** Data provided follows **

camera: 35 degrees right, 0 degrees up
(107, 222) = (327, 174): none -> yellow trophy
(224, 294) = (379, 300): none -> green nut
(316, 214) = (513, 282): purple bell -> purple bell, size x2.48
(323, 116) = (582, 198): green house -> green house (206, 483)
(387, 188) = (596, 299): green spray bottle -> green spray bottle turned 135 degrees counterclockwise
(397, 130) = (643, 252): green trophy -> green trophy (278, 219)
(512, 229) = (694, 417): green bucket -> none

** End of Data provided **
** Data provided follows **

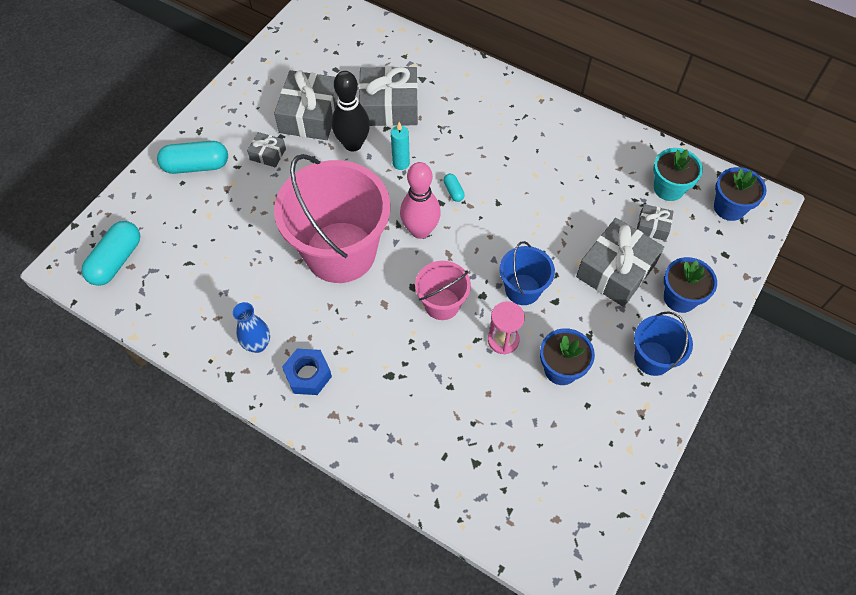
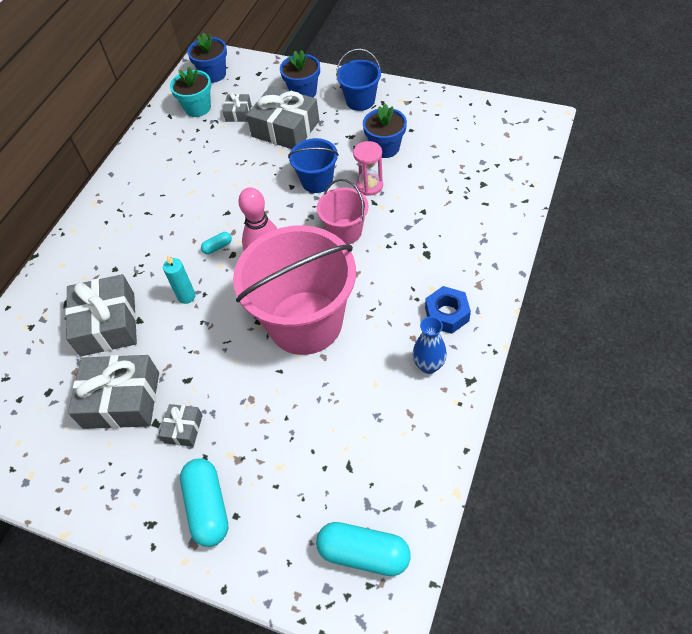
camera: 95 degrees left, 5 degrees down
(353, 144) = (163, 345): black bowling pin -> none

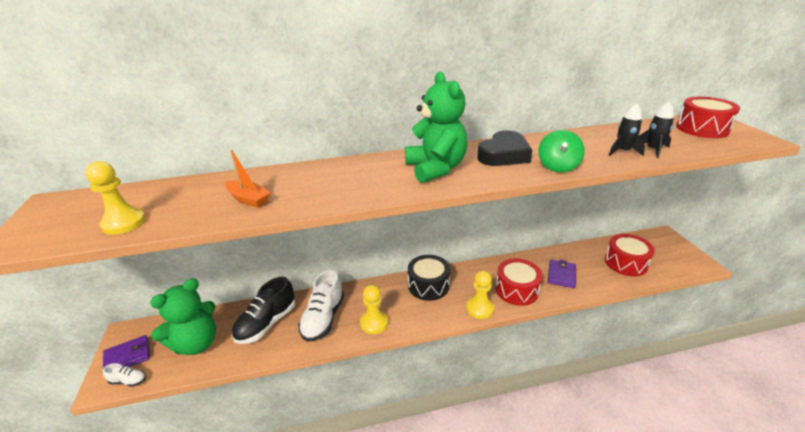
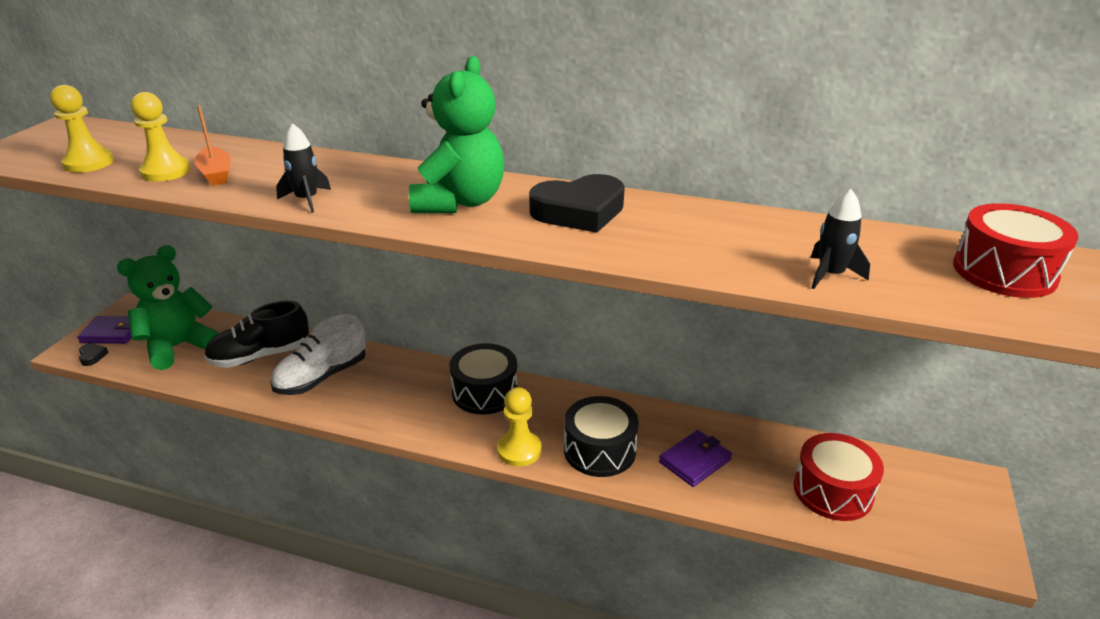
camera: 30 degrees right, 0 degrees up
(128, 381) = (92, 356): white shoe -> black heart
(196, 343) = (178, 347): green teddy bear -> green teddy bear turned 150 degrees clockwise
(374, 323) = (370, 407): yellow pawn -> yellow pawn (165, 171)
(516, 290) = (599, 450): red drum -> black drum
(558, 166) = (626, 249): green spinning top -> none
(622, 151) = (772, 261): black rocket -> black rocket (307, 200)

** End of Data provided **
** Data provided follows **

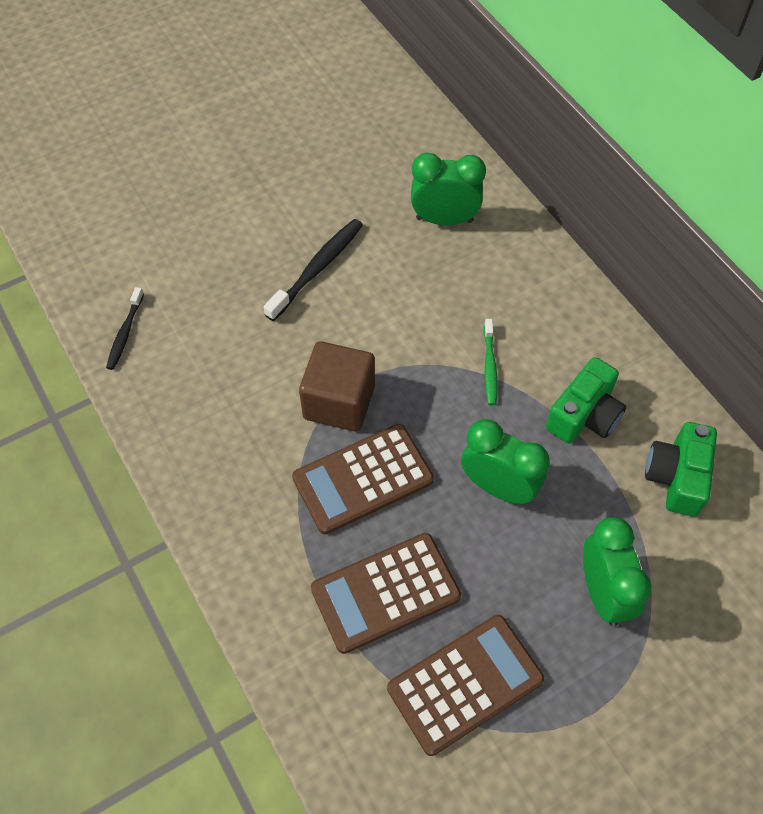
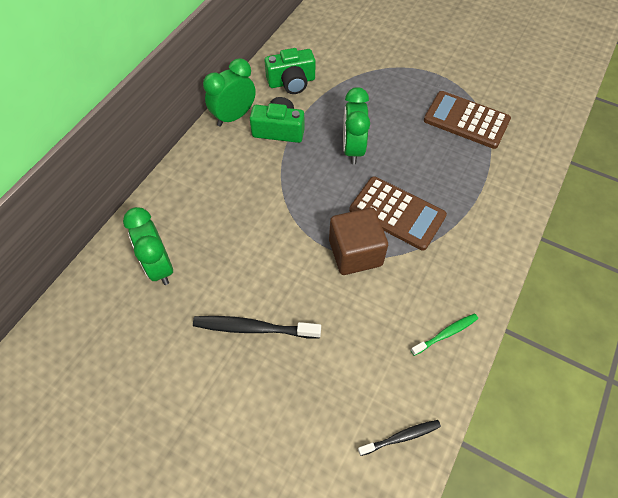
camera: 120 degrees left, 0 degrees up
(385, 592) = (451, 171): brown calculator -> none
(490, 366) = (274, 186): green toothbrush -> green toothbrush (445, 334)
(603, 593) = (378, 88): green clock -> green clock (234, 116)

** End of Data provided **

## [Work required]
Search the listing above for the lines with "(316, 214) = (513, 282): purple" and "(512, 229) = (694, 417): green bucket -> none", then output those lines and all lines between them exactly.

## [Problem solution]
(316, 214) = (513, 282): purple bell -> purple bell, size x2.48
(323, 116) = (582, 198): green house -> green house (206, 483)
(387, 188) = (596, 299): green spray bottle -> green spray bottle turned 135 degrees counterclockwise
(397, 130) = (643, 252): green trophy -> green trophy (278, 219)
(512, 229) = (694, 417): green bucket -> none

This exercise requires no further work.